Could the lines from the one with "black light bulb: 1 -> 0" through the end of the listing be restated exactly, with nothing else included?
----------
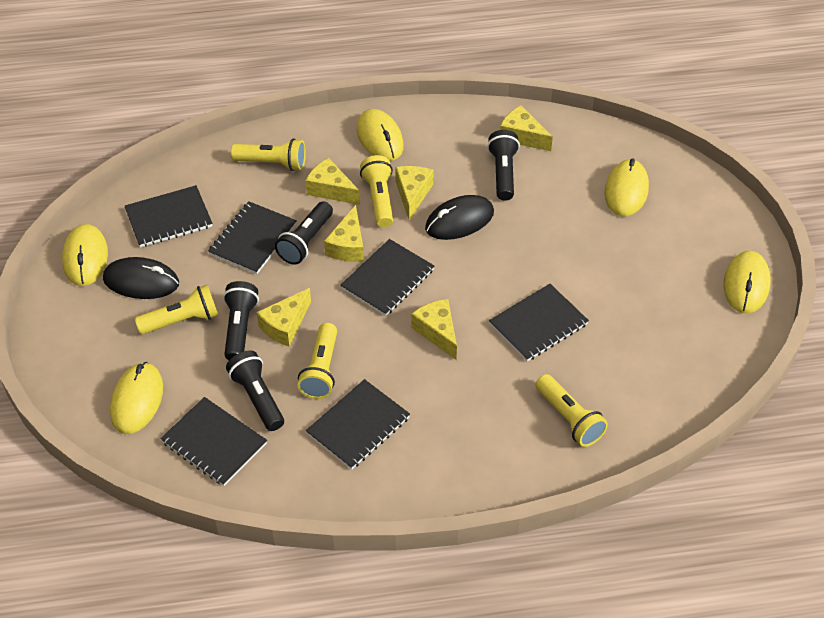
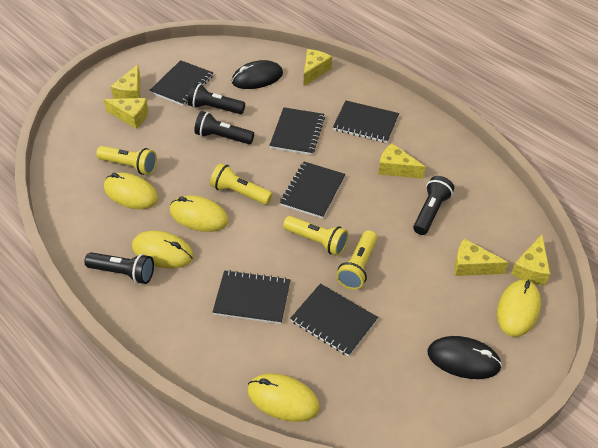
yellow flashlight: 5 -> 4

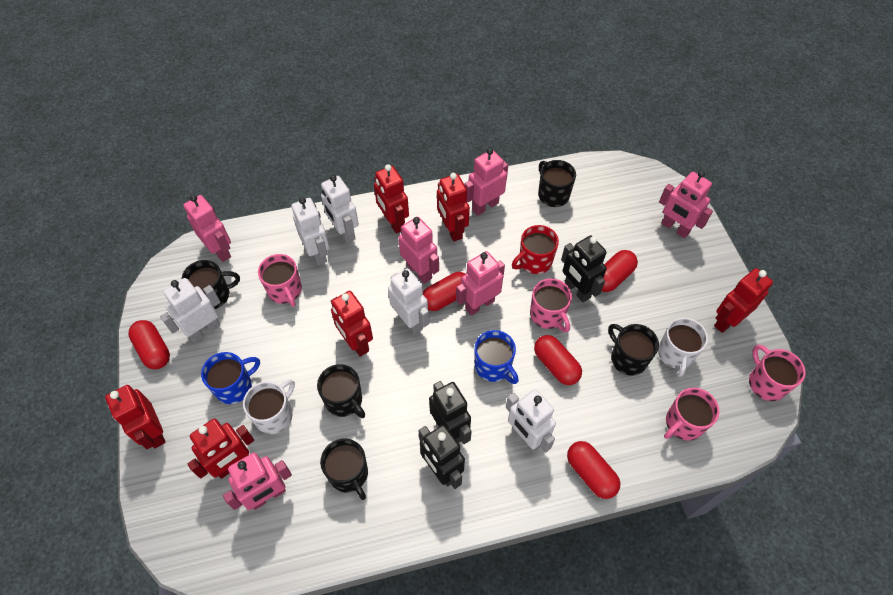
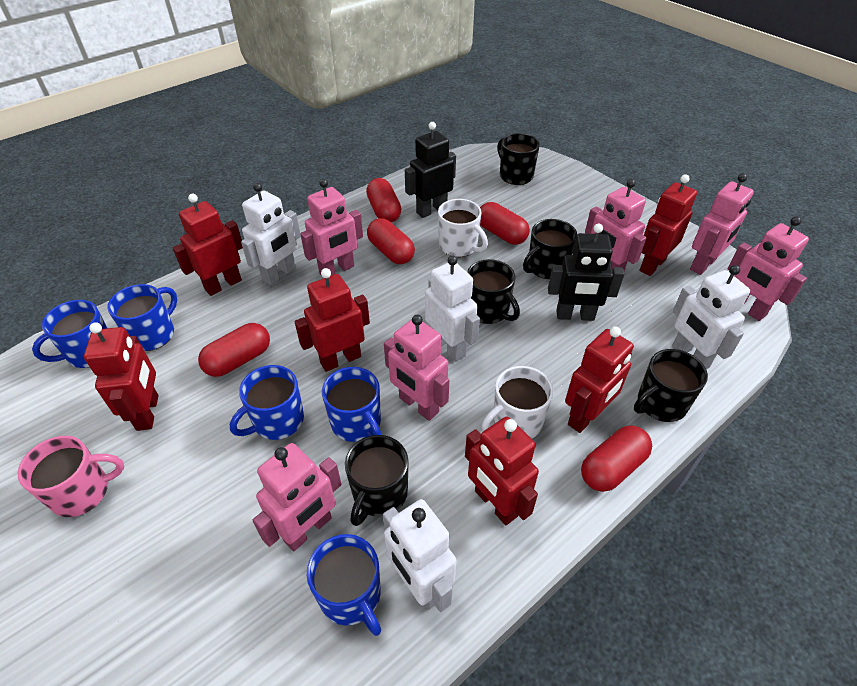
black robot: 3 -> 2
blue mug: 2 -> 5
pink mug: 4 -> 1
red mug: 1 -> 0
white robot: 5 -> 4

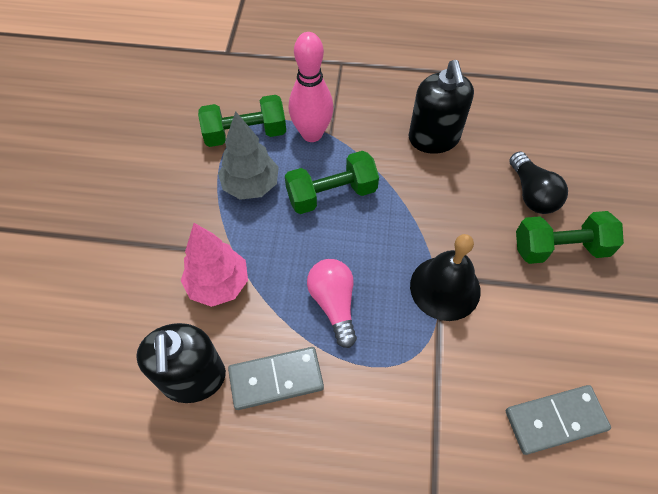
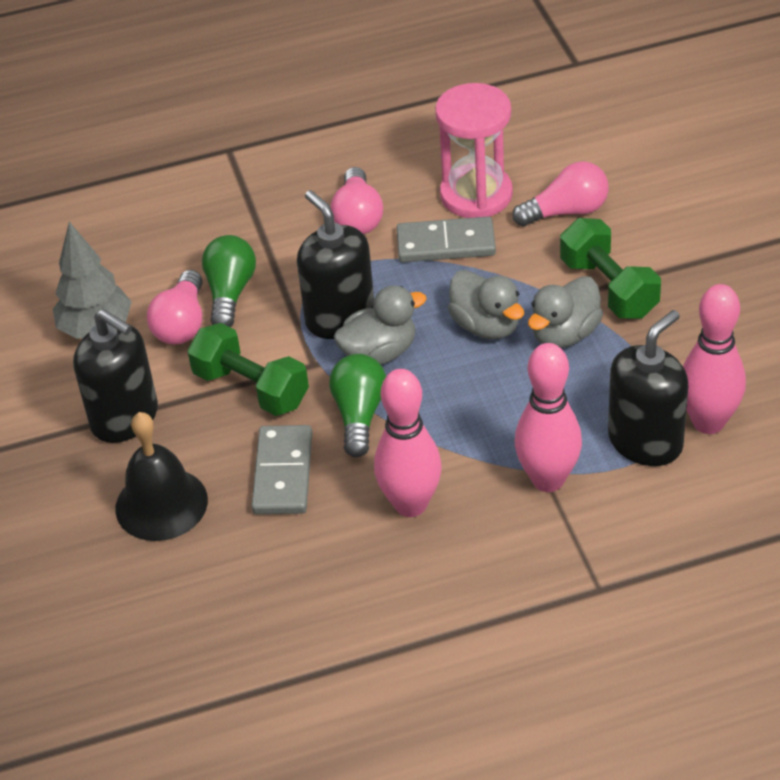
black light bulb: 1 -> 0
black soap dispenser: 2 -> 3
green dumbbell: 3 -> 2
green light bulb: 0 -> 2
grey duck: 0 -> 3
pink bowling pin: 1 -> 3
pink hourglass: 0 -> 1
pink light bulb: 1 -> 3
pink tree: 1 -> 0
----------
Answer for this exercise:
black light bulb: 1 -> 0
black soap dispenser: 2 -> 3
green dumbbell: 3 -> 2
green light bulb: 0 -> 2
grey duck: 0 -> 3
pink bowling pin: 1 -> 3
pink hourglass: 0 -> 1
pink light bulb: 1 -> 3
pink tree: 1 -> 0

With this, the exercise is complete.